**Stated task:**
Please present the records from the start through the line with "23: (52, 100)" as a Markdown table with the columns Row and Line, leaving out blank lines.

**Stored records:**
....

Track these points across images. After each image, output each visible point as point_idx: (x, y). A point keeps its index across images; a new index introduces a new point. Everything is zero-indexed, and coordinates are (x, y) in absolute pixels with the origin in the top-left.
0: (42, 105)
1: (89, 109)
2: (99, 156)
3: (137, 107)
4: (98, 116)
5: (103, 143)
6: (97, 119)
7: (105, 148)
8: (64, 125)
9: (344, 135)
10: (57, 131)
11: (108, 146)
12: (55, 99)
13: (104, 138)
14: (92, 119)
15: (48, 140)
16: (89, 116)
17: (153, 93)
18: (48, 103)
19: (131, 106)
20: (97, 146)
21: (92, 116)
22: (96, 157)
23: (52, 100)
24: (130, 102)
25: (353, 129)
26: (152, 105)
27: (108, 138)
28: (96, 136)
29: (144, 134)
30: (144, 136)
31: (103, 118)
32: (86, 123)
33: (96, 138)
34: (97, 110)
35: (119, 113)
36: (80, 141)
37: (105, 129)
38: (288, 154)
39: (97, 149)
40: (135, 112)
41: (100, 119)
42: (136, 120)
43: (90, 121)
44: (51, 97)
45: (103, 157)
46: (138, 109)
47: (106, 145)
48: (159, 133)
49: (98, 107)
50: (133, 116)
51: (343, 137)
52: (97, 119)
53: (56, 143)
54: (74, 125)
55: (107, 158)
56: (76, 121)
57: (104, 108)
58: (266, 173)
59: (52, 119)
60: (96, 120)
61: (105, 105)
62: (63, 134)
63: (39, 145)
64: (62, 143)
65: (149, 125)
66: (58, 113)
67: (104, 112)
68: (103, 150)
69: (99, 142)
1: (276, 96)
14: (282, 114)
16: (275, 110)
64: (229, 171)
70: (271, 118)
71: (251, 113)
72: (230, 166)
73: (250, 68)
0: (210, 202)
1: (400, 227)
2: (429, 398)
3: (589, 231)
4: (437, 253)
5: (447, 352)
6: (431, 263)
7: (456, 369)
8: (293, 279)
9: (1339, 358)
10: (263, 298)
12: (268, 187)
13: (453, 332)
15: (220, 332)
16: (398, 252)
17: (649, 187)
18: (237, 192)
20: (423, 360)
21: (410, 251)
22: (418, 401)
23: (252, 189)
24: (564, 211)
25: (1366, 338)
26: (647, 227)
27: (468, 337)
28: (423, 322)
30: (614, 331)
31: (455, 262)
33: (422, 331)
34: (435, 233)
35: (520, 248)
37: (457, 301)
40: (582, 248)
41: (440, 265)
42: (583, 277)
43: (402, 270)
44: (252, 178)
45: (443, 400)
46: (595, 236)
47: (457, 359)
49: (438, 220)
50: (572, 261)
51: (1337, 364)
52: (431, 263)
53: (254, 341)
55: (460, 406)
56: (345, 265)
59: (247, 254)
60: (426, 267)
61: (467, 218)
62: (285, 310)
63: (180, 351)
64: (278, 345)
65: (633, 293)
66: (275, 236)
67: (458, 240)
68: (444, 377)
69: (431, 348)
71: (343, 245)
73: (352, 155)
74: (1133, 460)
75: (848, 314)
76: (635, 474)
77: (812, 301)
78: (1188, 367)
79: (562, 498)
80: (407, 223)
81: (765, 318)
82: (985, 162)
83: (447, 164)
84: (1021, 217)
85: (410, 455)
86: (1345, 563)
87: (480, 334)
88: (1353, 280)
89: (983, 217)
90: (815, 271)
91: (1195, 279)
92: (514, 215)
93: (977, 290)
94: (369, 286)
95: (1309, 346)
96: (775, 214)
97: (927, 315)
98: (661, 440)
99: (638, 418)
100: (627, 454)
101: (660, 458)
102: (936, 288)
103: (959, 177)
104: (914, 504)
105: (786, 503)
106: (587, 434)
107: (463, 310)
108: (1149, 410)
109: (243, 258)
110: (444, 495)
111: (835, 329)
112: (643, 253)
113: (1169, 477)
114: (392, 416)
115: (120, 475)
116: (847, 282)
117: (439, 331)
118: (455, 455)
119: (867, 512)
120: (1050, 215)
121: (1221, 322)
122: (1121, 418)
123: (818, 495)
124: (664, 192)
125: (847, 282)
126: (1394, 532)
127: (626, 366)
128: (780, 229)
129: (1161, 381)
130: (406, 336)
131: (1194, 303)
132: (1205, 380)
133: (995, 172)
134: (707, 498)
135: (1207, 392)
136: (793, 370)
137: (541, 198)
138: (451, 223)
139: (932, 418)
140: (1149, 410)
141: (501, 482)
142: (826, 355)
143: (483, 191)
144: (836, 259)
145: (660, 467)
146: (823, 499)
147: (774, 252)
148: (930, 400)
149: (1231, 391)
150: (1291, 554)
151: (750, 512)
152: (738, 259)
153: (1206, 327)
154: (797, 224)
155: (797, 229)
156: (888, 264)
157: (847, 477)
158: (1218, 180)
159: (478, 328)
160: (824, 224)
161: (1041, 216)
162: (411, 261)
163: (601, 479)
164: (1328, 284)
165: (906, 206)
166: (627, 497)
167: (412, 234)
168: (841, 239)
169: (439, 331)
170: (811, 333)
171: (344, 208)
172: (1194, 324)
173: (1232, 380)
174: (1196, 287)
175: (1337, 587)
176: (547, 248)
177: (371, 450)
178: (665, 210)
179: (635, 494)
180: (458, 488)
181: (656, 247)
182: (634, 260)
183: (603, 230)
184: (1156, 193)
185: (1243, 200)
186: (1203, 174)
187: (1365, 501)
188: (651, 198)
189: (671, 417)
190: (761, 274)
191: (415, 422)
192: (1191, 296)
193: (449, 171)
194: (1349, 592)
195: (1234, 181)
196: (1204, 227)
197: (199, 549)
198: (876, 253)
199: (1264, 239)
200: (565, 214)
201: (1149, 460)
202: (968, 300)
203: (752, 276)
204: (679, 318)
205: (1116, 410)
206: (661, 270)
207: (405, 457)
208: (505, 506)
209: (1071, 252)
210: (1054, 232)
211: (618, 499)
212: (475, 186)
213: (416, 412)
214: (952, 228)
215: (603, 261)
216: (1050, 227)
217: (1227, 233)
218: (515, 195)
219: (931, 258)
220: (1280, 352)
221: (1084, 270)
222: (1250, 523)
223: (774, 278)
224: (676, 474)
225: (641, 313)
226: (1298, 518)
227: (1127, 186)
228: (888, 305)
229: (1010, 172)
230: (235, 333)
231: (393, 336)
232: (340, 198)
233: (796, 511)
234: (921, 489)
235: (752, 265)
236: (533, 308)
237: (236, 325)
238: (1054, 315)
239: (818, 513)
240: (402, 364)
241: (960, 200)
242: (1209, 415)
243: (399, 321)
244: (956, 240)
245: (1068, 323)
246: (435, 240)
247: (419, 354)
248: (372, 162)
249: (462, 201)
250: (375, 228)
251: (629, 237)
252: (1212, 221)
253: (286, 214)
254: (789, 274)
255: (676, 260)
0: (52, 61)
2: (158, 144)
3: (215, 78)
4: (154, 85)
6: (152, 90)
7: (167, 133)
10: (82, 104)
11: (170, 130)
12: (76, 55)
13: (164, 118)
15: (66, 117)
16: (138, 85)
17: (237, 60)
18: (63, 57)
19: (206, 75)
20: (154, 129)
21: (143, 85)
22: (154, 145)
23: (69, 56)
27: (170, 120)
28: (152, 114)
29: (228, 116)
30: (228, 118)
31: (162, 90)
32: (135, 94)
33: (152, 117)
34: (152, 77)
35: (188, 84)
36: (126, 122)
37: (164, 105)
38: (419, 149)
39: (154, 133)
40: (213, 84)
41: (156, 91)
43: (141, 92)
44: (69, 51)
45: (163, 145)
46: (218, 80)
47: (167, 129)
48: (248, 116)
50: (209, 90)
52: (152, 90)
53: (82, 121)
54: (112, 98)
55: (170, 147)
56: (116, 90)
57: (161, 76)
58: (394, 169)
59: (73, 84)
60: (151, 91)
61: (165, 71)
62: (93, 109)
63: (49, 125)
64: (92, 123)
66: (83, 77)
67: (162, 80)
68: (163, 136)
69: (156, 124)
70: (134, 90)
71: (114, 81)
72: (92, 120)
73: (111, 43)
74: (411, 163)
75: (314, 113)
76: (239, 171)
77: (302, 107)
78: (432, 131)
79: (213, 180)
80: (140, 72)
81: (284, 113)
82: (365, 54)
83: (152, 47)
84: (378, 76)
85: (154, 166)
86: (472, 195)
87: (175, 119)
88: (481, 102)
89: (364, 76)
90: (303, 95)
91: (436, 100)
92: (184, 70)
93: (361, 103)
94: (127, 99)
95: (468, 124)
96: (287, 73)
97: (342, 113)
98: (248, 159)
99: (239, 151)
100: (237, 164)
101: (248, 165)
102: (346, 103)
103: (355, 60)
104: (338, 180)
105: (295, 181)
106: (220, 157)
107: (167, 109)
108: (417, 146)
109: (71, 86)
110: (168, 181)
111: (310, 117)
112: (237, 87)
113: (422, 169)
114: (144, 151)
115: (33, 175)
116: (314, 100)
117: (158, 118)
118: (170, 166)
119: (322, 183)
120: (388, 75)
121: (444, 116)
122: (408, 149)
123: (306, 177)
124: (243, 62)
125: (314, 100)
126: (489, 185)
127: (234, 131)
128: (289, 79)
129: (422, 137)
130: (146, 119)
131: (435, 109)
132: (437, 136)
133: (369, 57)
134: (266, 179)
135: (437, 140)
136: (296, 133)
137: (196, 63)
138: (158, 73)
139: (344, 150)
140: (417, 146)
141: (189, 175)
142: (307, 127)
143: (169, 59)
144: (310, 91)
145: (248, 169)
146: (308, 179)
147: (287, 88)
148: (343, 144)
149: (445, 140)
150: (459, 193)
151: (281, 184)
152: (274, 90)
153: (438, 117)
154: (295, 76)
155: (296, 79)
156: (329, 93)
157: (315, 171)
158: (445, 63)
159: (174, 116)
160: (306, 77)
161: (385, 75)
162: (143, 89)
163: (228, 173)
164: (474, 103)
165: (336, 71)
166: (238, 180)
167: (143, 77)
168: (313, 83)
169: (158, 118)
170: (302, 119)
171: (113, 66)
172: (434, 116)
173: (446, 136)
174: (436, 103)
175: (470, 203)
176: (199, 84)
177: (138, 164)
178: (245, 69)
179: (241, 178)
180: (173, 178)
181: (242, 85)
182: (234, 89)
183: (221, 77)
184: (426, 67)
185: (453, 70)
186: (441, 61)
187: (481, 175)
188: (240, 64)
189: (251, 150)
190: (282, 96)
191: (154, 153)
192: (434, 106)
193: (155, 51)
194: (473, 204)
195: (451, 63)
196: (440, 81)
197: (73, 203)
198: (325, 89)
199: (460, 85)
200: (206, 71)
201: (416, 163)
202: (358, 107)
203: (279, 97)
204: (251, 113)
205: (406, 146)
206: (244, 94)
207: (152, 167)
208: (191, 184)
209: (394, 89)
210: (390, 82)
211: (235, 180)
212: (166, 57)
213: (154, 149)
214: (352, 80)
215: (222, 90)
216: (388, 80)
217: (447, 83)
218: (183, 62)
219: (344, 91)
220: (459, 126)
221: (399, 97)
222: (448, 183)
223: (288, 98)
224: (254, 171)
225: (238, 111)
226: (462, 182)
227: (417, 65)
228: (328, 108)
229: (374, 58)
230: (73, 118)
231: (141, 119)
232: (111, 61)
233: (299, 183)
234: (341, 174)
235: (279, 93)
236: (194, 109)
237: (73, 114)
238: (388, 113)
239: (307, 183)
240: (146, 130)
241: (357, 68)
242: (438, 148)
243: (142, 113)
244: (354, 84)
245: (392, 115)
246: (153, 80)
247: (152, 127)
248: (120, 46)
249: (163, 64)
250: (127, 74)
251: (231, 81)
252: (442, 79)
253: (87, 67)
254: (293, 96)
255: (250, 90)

....

**Correct answer:**
| Row | Line |
|---|---|
| 1 | Track these points across images. After each image, output each visible point as point_idx: (x, y). A point keeps its index across images; a new index introduces a new point. Everything is zero-indexed, and coordinates are (x, y) in absolute pixels with the origin in the top-left. |
| 2 | 0: (42, 105) |
| 3 | 1: (89, 109) |
| 4 | 2: (99, 156) |
| 5 | 3: (137, 107) |
| 6 | 4: (98, 116) |
| 7 | 5: (103, 143) |
| 8 | 6: (97, 119) |
| 9 | 7: (105, 148) |
| 10 | 8: (64, 125) |
| 11 | 9: (344, 135) |
| 12 | 10: (57, 131) |
| 13 | 11: (108, 146) |
| 14 | 12: (55, 99) |
| 15 | 13: (104, 138) |
| 16 | 14: (92, 119) |
| 17 | 15: (48, 140) |
| 18 | 16: (89, 116) |
| 19 | 17: (153, 93) |
| 20 | 18: (48, 103) |
| 21 | 19: (131, 106) |
| 22 | 20: (97, 146) |
| 23 | 21: (92, 116) |
| 24 | 22: (96, 157) |
| 25 | 23: (52, 100) |